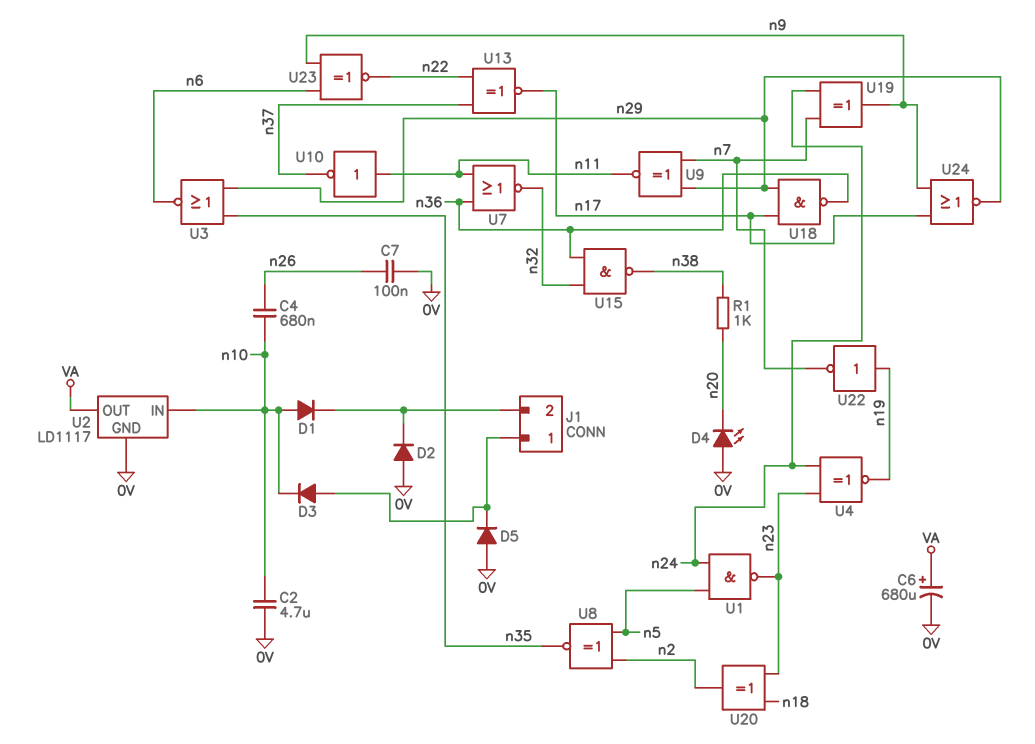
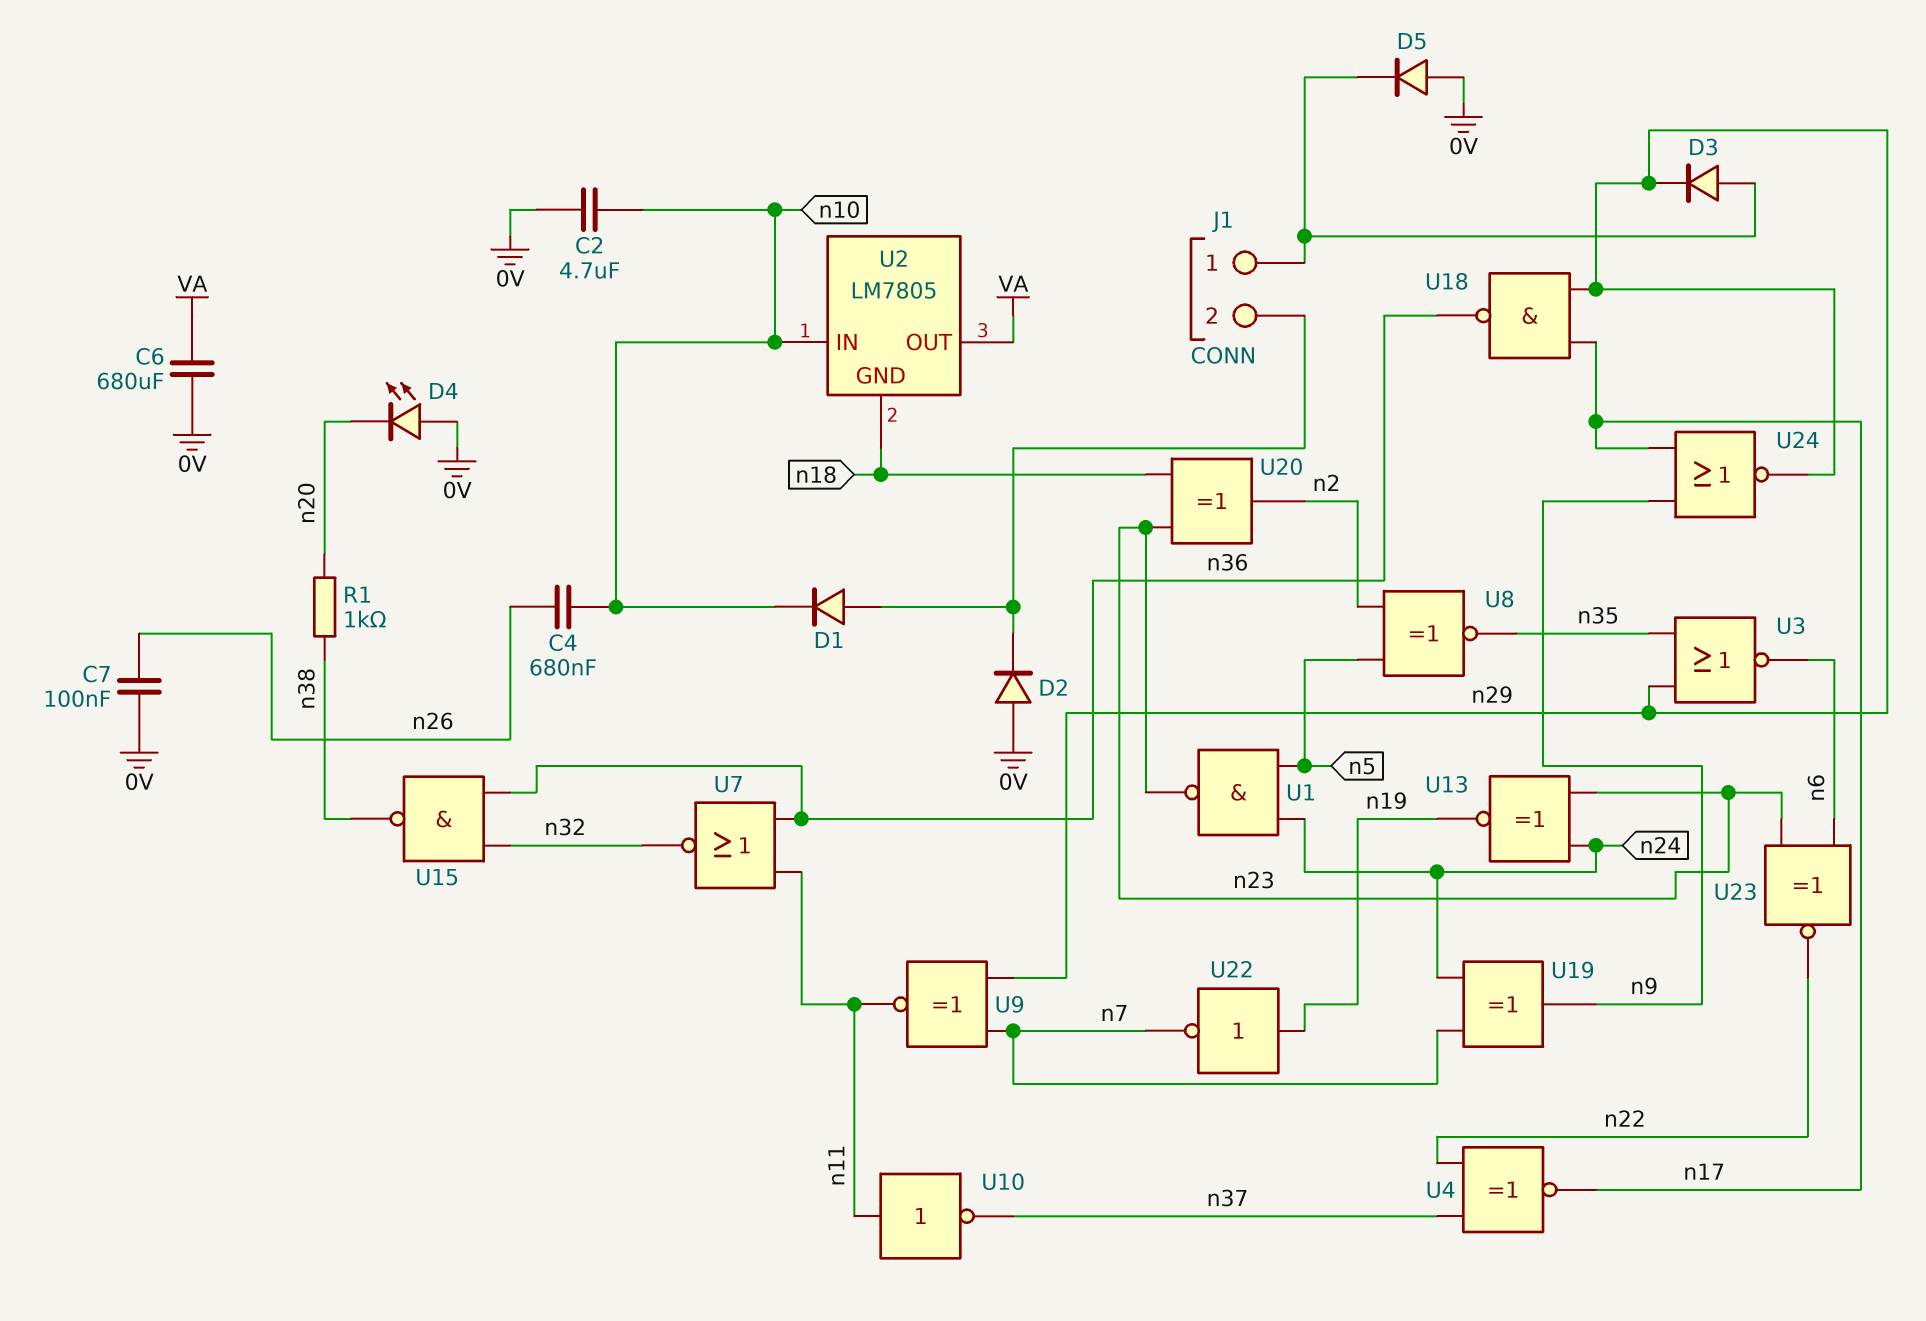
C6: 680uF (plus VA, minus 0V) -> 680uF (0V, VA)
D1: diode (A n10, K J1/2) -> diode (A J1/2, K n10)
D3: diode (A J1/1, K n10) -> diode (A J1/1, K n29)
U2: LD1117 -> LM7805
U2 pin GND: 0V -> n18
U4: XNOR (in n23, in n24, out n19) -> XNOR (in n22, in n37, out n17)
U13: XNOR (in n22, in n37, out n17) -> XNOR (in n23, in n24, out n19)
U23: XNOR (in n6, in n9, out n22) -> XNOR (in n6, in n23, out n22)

Required action:
In the copy, include every line of the entries above exactly and none of the pictures.

Result:
C6: 680uF (plus VA, minus 0V) -> 680uF (0V, VA)
D1: diode (A n10, K J1/2) -> diode (A J1/2, K n10)
D3: diode (A J1/1, K n10) -> diode (A J1/1, K n29)
U2: LD1117 -> LM7805
U2 pin GND: 0V -> n18
U4: XNOR (in n23, in n24, out n19) -> XNOR (in n22, in n37, out n17)
U13: XNOR (in n22, in n37, out n17) -> XNOR (in n23, in n24, out n19)
U23: XNOR (in n6, in n9, out n22) -> XNOR (in n6, in n23, out n22)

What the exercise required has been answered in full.